Exercise directions:
Please copy these entries line for line, leaving out the pictures.

Exercise data:
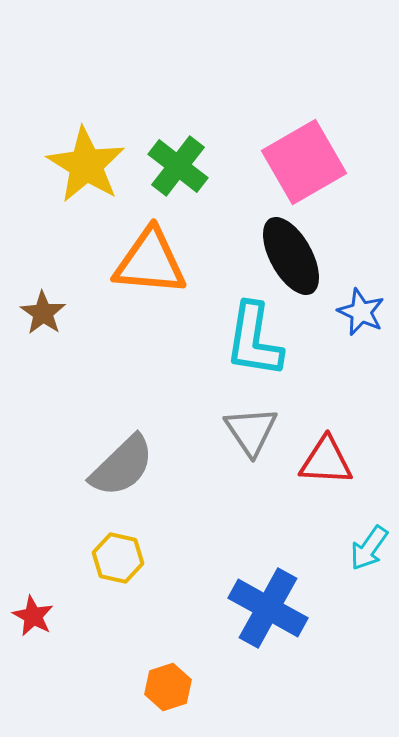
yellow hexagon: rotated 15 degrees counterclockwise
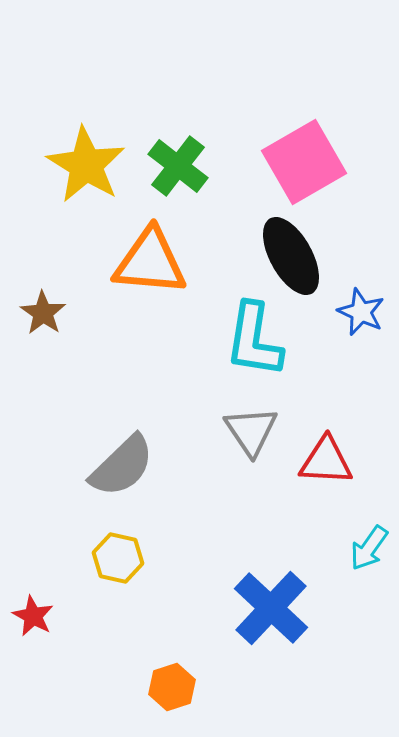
blue cross: moved 3 px right; rotated 14 degrees clockwise
orange hexagon: moved 4 px right
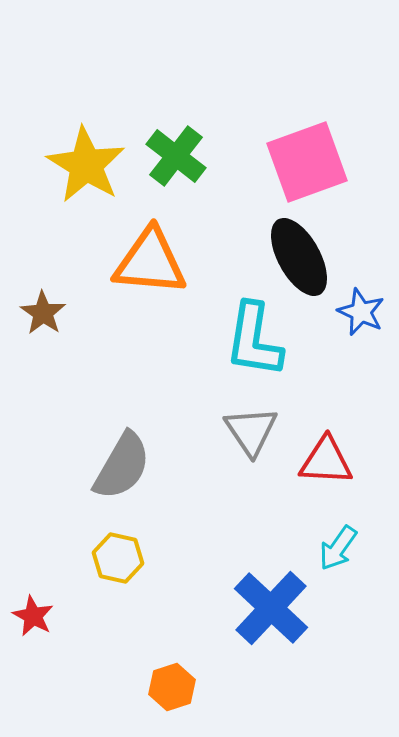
pink square: moved 3 px right; rotated 10 degrees clockwise
green cross: moved 2 px left, 10 px up
black ellipse: moved 8 px right, 1 px down
gray semicircle: rotated 16 degrees counterclockwise
cyan arrow: moved 31 px left
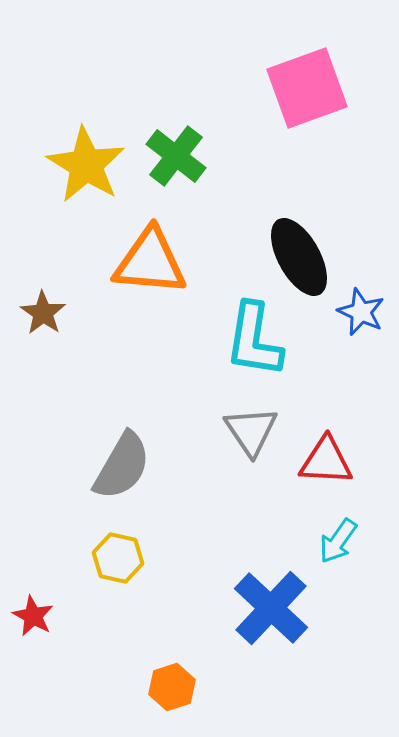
pink square: moved 74 px up
cyan arrow: moved 7 px up
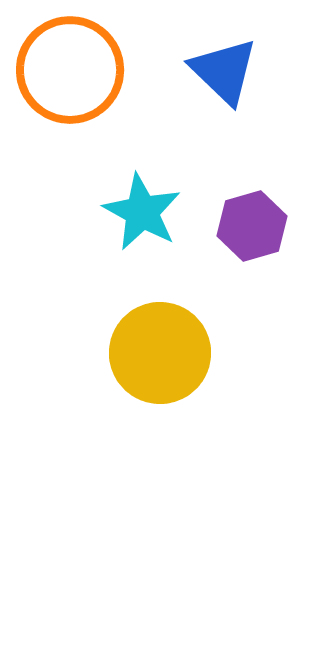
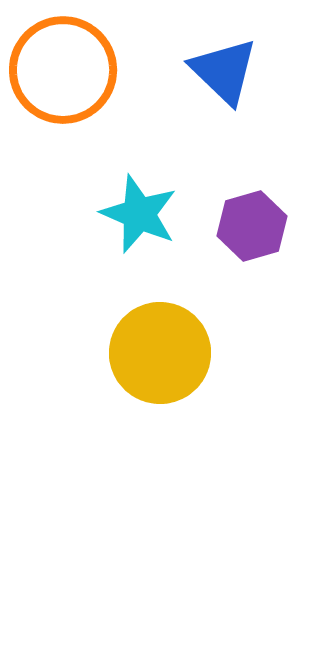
orange circle: moved 7 px left
cyan star: moved 3 px left, 2 px down; rotated 6 degrees counterclockwise
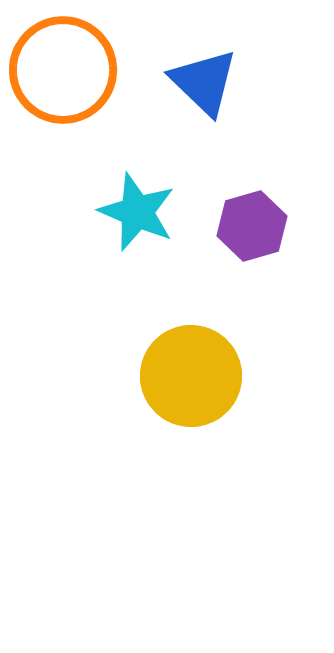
blue triangle: moved 20 px left, 11 px down
cyan star: moved 2 px left, 2 px up
yellow circle: moved 31 px right, 23 px down
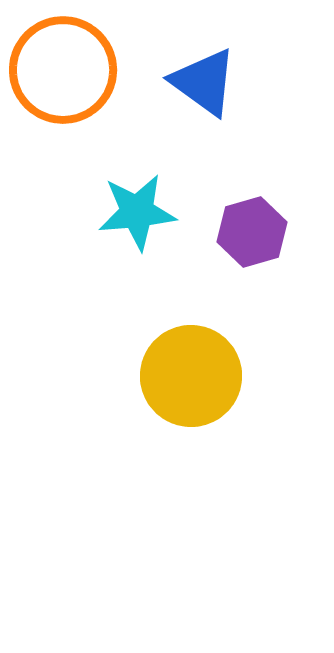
blue triangle: rotated 8 degrees counterclockwise
cyan star: rotated 28 degrees counterclockwise
purple hexagon: moved 6 px down
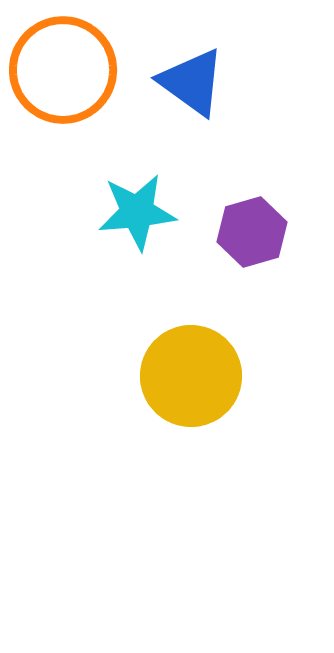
blue triangle: moved 12 px left
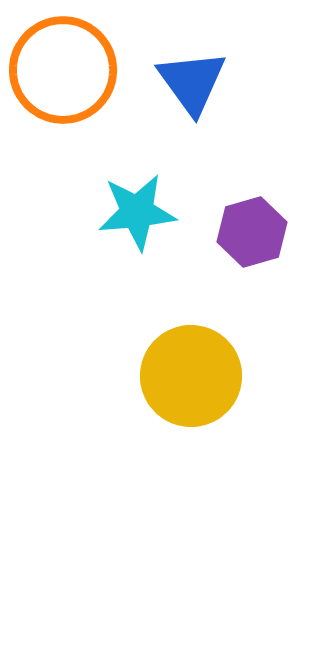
blue triangle: rotated 18 degrees clockwise
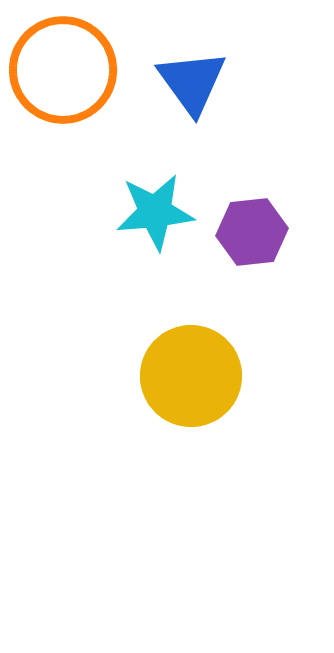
cyan star: moved 18 px right
purple hexagon: rotated 10 degrees clockwise
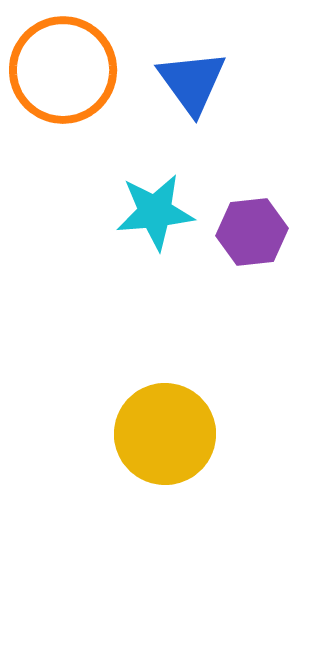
yellow circle: moved 26 px left, 58 px down
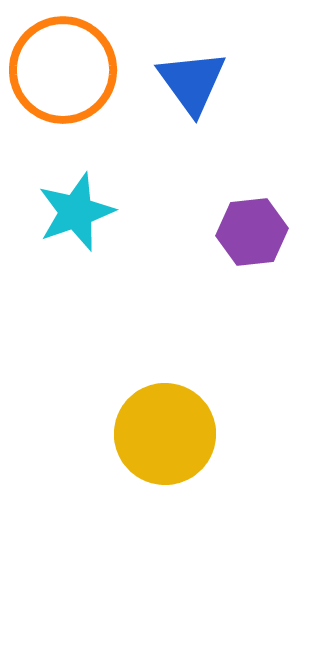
cyan star: moved 79 px left; rotated 14 degrees counterclockwise
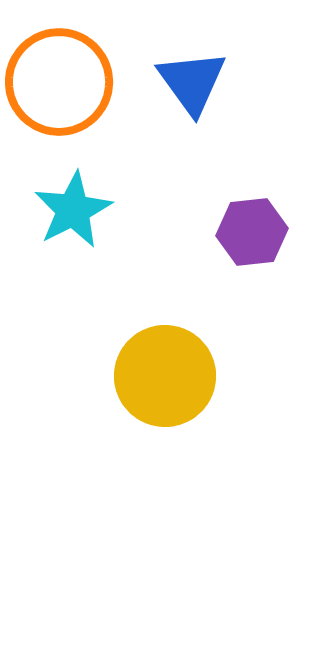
orange circle: moved 4 px left, 12 px down
cyan star: moved 3 px left, 2 px up; rotated 8 degrees counterclockwise
yellow circle: moved 58 px up
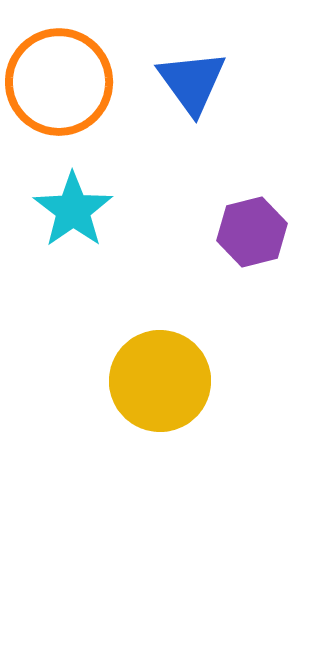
cyan star: rotated 8 degrees counterclockwise
purple hexagon: rotated 8 degrees counterclockwise
yellow circle: moved 5 px left, 5 px down
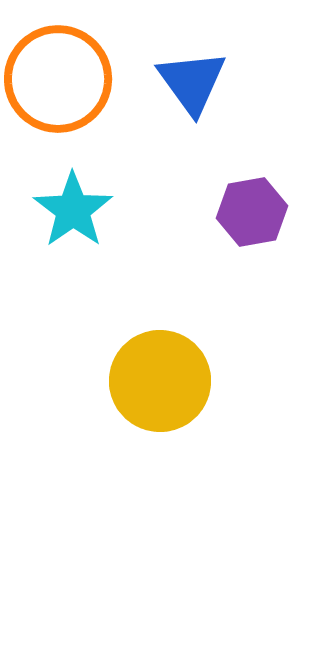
orange circle: moved 1 px left, 3 px up
purple hexagon: moved 20 px up; rotated 4 degrees clockwise
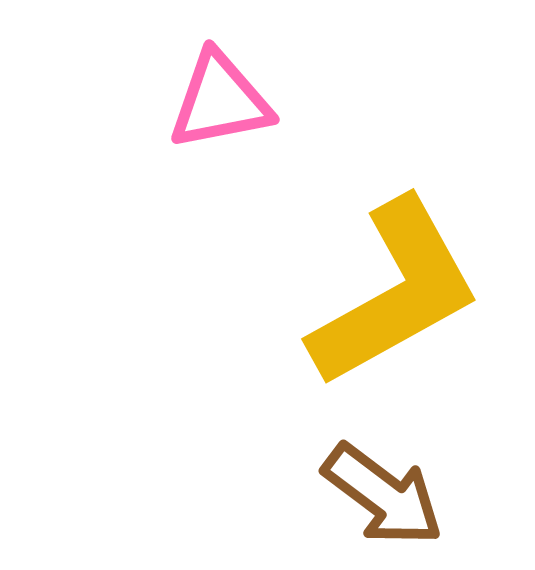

Solution for this problem:
yellow hexagon: rotated 15 degrees counterclockwise
blue cross: moved 3 px right; rotated 14 degrees clockwise
orange hexagon: moved 4 px right
pink square: moved 3 px right; rotated 10 degrees clockwise
green cross: moved 2 px left, 10 px up
black ellipse: moved 8 px right, 1 px down
gray semicircle: rotated 16 degrees counterclockwise
cyan arrow: moved 31 px left
pink square: moved 74 px up
cyan arrow: moved 7 px up
orange circle: moved 7 px left
cyan star: moved 3 px left, 2 px down; rotated 6 degrees counterclockwise
blue triangle: moved 20 px left, 11 px down
cyan star: moved 2 px left, 2 px up
yellow circle: moved 31 px right, 23 px down
blue triangle: rotated 8 degrees counterclockwise
cyan star: rotated 28 degrees counterclockwise
purple hexagon: moved 6 px down
blue triangle: moved 12 px left
blue triangle: rotated 18 degrees clockwise
cyan star: moved 18 px right
purple hexagon: rotated 10 degrees clockwise
yellow circle: moved 26 px left, 58 px down
cyan star: moved 79 px left; rotated 14 degrees counterclockwise
orange circle: moved 4 px left, 12 px down
cyan star: moved 3 px left, 2 px up; rotated 8 degrees counterclockwise
yellow circle: moved 58 px up
cyan star: rotated 8 degrees counterclockwise
purple hexagon: rotated 8 degrees counterclockwise
yellow circle: moved 5 px left, 5 px down
orange circle: moved 1 px left, 3 px up
purple hexagon: moved 20 px up; rotated 4 degrees clockwise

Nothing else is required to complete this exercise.